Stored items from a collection

· · · · · · ·

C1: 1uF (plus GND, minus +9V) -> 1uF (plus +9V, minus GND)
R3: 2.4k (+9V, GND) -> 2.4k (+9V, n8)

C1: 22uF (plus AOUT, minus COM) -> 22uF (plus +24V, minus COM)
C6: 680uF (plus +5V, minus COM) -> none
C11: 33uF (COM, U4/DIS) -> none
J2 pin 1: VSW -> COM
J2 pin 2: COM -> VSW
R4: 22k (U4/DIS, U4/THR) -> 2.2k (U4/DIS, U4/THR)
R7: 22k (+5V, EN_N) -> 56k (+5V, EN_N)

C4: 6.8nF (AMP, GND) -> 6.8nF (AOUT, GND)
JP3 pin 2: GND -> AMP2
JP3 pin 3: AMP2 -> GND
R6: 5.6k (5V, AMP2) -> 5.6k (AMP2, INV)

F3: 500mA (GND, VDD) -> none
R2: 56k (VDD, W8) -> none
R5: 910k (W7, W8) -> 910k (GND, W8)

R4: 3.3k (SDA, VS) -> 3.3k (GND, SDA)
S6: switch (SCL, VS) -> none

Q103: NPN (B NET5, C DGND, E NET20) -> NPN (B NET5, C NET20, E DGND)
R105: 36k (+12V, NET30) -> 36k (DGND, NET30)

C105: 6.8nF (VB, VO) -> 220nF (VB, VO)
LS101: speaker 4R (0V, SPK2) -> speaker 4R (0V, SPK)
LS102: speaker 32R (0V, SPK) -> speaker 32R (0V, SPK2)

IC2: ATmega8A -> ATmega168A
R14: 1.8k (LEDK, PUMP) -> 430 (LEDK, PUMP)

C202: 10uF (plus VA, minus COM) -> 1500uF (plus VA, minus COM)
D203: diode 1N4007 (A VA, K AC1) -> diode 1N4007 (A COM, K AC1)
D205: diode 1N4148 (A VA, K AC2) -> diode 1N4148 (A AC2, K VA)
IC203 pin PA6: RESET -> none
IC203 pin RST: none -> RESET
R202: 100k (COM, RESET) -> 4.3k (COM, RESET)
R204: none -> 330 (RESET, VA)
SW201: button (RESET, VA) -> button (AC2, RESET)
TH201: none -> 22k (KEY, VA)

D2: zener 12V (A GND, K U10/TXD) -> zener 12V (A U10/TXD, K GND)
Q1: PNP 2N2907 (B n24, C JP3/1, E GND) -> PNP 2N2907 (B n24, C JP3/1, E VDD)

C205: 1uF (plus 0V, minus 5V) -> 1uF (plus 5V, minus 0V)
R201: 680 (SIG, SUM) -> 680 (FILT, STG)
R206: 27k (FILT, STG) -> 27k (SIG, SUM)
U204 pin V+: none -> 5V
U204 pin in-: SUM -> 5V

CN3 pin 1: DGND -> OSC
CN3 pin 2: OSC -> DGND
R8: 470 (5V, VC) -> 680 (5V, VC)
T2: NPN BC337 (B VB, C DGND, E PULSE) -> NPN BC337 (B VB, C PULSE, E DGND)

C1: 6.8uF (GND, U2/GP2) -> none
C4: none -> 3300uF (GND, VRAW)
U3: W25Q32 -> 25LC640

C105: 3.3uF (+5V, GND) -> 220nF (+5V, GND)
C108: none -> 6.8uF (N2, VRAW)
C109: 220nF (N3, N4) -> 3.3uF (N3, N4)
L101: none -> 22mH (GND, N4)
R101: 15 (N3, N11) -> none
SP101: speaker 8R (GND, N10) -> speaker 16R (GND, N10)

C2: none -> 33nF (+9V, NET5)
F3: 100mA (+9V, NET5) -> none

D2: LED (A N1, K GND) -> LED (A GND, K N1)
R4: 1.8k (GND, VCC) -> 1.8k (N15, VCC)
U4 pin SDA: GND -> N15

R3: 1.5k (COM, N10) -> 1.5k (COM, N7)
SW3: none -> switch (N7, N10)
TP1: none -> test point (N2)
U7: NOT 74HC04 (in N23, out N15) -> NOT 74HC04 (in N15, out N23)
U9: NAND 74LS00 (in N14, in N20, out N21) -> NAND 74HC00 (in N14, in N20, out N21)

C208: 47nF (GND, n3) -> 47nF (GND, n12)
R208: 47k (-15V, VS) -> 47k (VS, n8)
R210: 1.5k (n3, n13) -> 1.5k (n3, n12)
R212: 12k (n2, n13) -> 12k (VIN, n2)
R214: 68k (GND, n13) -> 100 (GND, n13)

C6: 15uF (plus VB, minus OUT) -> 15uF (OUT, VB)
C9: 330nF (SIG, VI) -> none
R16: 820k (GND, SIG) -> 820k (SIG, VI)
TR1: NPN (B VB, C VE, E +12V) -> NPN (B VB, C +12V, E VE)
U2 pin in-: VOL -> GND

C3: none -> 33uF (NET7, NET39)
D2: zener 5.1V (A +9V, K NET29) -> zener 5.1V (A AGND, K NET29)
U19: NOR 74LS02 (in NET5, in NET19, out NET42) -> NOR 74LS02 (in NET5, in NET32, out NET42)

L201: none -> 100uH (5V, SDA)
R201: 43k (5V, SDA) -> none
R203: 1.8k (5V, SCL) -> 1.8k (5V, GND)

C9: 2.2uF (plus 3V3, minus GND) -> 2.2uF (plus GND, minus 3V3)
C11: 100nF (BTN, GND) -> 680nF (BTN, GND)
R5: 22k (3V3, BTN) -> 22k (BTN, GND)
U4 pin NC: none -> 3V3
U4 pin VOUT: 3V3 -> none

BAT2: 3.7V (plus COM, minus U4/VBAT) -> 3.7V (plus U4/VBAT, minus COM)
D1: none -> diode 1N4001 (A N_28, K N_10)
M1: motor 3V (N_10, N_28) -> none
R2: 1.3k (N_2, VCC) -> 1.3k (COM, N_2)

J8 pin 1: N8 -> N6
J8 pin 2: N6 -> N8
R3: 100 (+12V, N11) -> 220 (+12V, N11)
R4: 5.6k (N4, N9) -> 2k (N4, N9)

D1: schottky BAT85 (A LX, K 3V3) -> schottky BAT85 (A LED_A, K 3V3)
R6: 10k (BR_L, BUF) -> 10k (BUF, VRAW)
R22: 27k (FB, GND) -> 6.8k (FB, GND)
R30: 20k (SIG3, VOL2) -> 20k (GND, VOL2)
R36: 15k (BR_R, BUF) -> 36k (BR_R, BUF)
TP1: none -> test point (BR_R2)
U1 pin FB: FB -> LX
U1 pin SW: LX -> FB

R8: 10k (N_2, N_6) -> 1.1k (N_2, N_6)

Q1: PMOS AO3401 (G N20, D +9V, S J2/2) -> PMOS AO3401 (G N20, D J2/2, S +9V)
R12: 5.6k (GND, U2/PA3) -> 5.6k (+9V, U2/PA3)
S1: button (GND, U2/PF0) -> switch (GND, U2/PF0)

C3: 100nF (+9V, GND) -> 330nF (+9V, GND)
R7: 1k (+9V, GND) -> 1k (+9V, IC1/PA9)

· · · · · · ·

Your task is to copy every line in the entries that holds the string "button".

- **Exercise result**
SW201: button (RESET, VA) -> button (AC2, RESET)
S1: button (GND, U2/PF0) -> switch (GND, U2/PF0)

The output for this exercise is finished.